> **Activity**:
Please tally the lines of the listing that follows where the word "turquoise" appears, and reply with the number only.

> **Provided entries**:

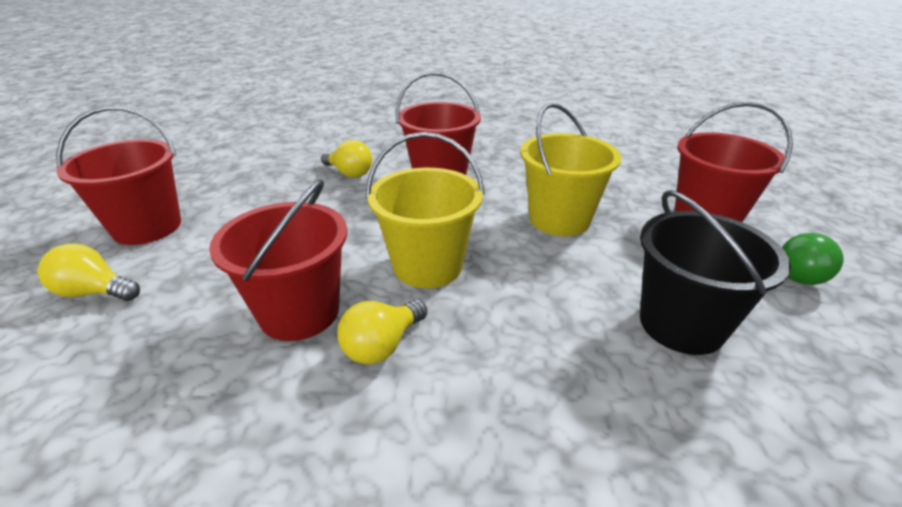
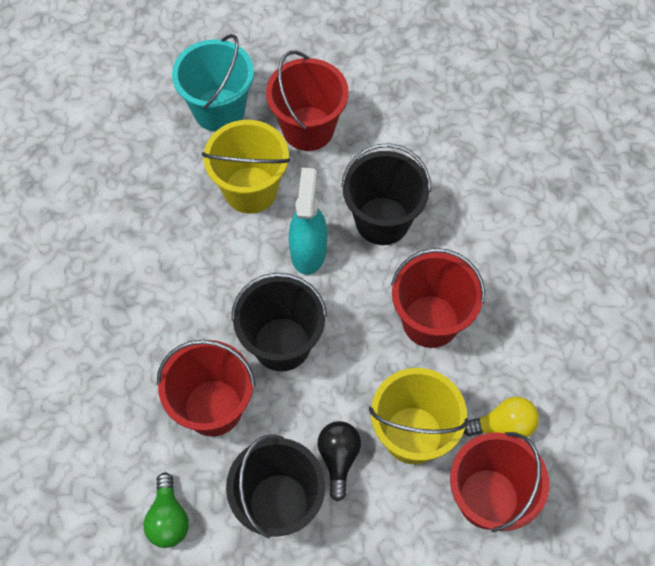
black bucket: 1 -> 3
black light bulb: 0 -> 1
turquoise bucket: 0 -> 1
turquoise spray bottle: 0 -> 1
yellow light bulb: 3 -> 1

--

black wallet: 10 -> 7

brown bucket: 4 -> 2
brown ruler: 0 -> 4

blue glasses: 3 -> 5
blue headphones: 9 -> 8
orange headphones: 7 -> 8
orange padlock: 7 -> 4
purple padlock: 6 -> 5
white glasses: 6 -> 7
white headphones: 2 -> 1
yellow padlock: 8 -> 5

...

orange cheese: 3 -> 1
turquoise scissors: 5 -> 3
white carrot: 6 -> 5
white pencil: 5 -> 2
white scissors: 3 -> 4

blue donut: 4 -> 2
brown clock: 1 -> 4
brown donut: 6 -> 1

> **Response for this exercise**:
3